Task to carry out -> Could you copy every record exactly, leaving the pictures behind?

*** Opening of Data supplied ***

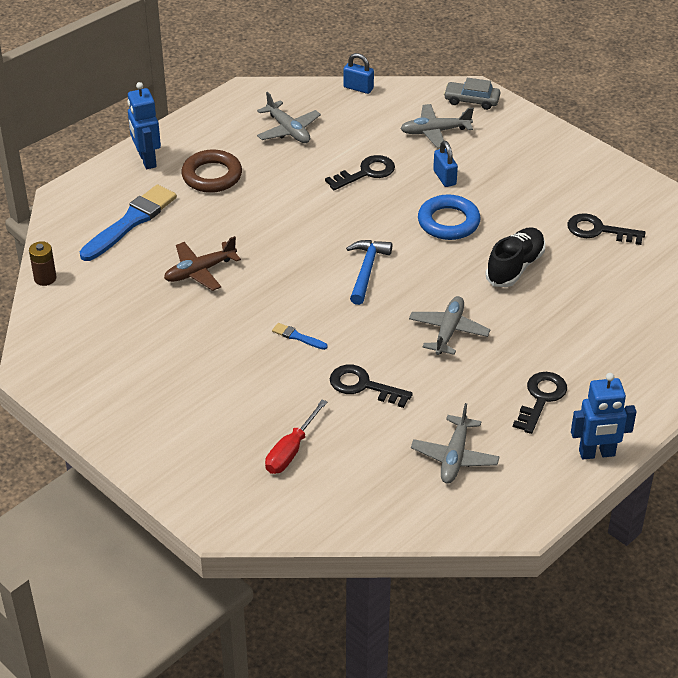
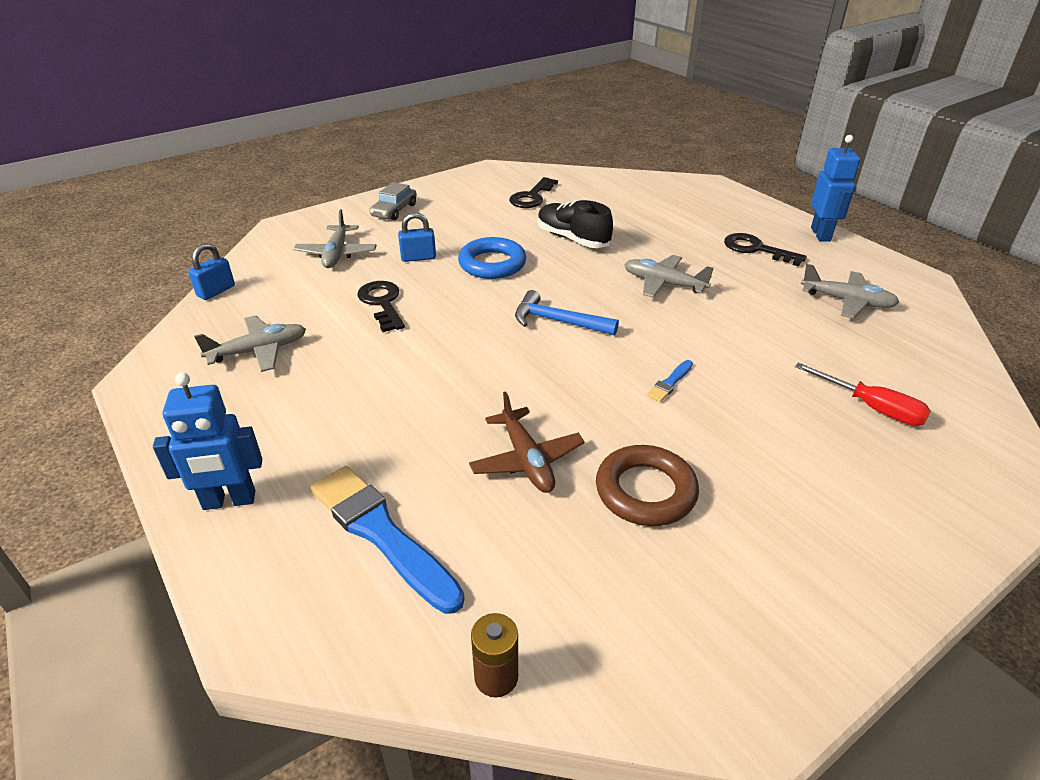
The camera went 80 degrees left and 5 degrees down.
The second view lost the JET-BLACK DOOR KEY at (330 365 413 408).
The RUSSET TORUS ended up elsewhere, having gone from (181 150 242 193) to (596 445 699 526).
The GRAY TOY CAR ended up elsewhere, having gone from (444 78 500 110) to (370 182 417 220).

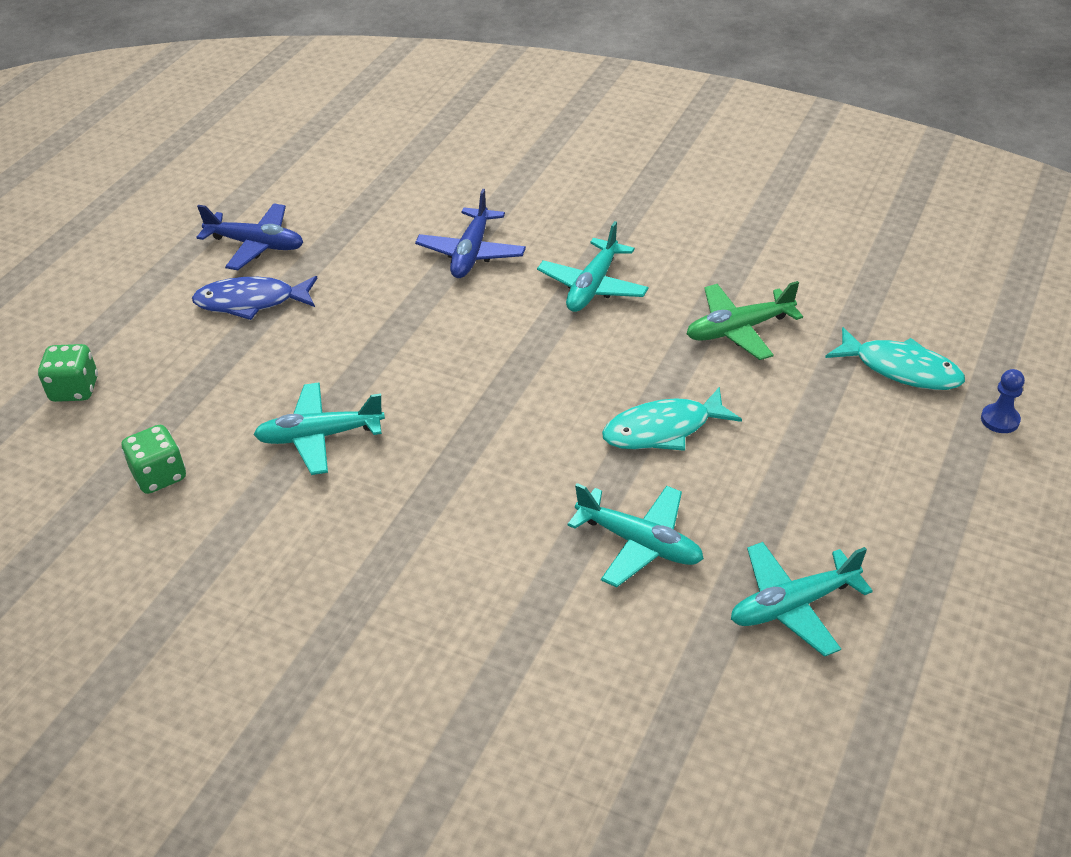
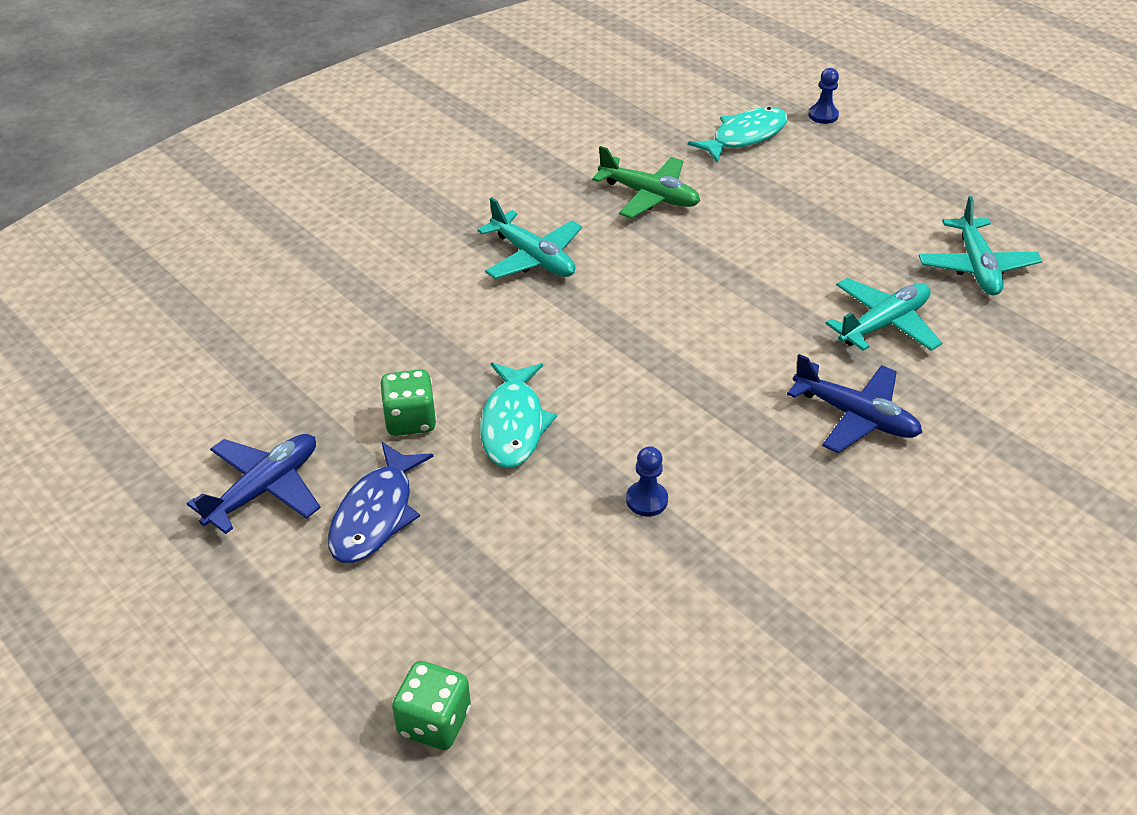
The camera went 70 degrees left and 0 degrees up.
The GREEN GAME DIE ended up elsewhere, having gone from (121 425 186 494) to (381 369 437 436).
The COBALT PLANE ended up elsewhere, having gone from (415 189 526 278) to (787 354 922 453).
The AQUA FISH FIGURE ended up elsewhere, having gone from (602 387 742 451) to (480 362 557 468).
Where the AQUA PLANE stood at (253 382 385 475), the COBALT PAWN came to stand at (626 446 668 516).
The GREEN PLANE at (687 281 803 360) ended up facing another way, 60 degrees counterclockwise from before.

*** Close of Data supplied ***

Written solution ->
The camera went 80 degrees left and 5 degrees down.
The second view lost the JET-BLACK DOOR KEY at (330 365 413 408).
The RUSSET TORUS ended up elsewhere, having gone from (181 150 242 193) to (596 445 699 526).
The GRAY TOY CAR ended up elsewhere, having gone from (444 78 500 110) to (370 182 417 220).

The camera went 70 degrees left and 0 degrees up.
The GREEN GAME DIE ended up elsewhere, having gone from (121 425 186 494) to (381 369 437 436).
The COBALT PLANE ended up elsewhere, having gone from (415 189 526 278) to (787 354 922 453).
The AQUA FISH FIGURE ended up elsewhere, having gone from (602 387 742 451) to (480 362 557 468).
Where the AQUA PLANE stood at (253 382 385 475), the COBALT PAWN came to stand at (626 446 668 516).
The GREEN PLANE at (687 281 803 360) ended up facing another way, 60 degrees counterclockwise from before.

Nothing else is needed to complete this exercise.